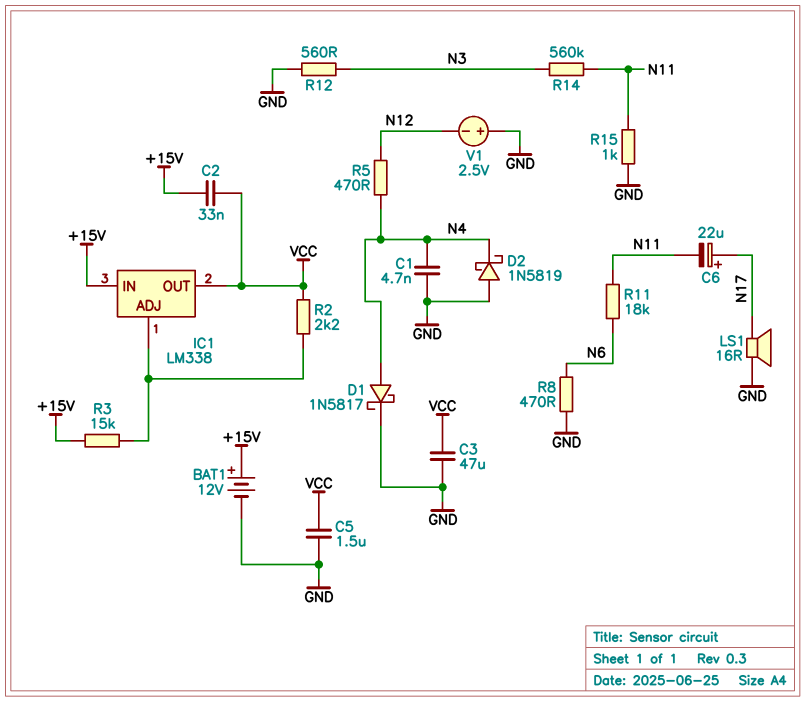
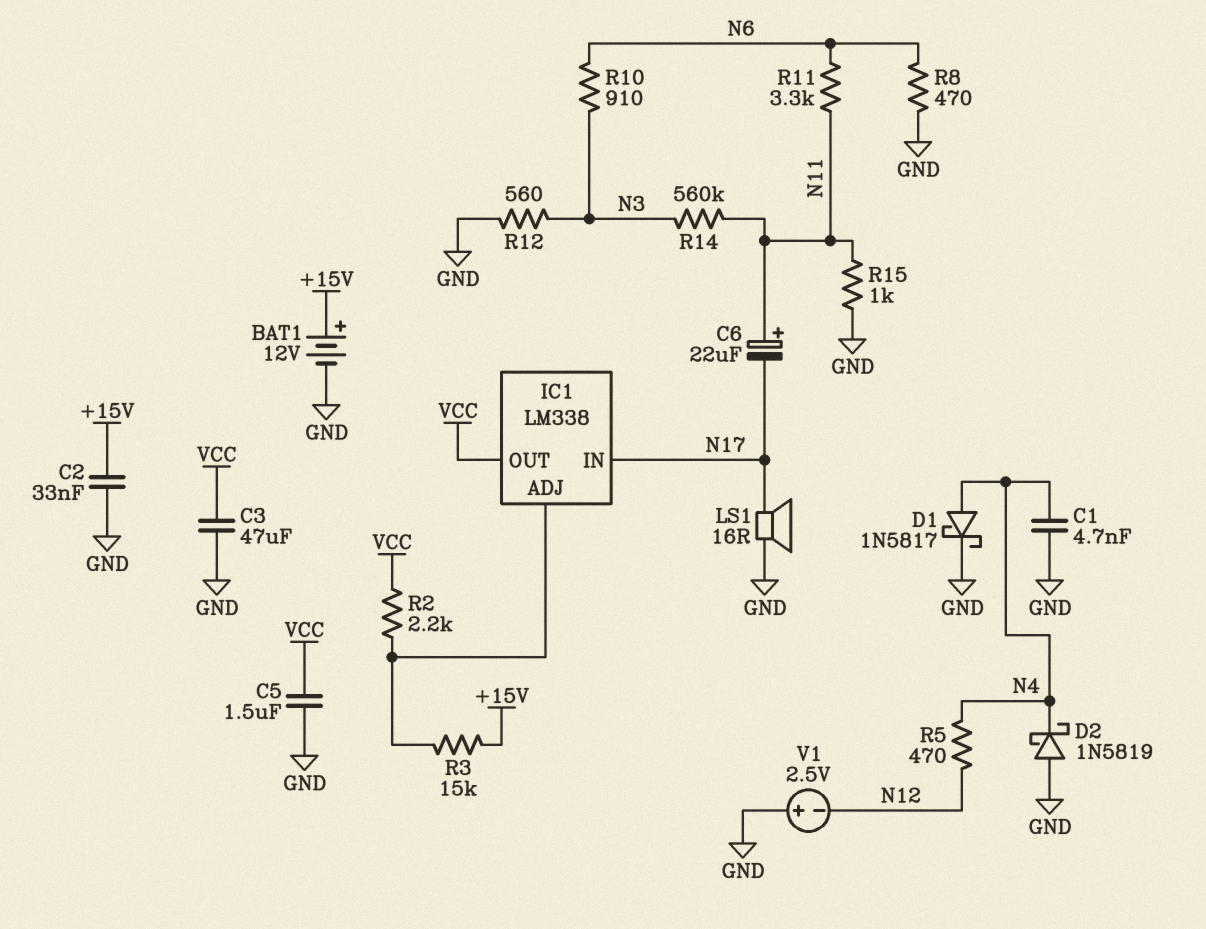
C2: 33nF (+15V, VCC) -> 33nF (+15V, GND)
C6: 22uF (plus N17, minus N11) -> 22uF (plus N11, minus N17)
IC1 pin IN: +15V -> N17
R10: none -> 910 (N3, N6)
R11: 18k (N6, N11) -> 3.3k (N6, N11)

============

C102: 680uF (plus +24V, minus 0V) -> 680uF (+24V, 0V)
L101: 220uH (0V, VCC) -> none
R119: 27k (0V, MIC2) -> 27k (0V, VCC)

============

### PROBLEM STATEMENT
Going back to the entries above, set down exactly the lines that begin at the one with "C102: 680uF (plus" and end at the one with "R119: 27k (0V, MIC2) -> 27k (0V, VCC)", both included, and nothing else.

### EXERCISE RESPONSE
C102: 680uF (plus +24V, minus 0V) -> 680uF (+24V, 0V)
L101: 220uH (0V, VCC) -> none
R119: 27k (0V, MIC2) -> 27k (0V, VCC)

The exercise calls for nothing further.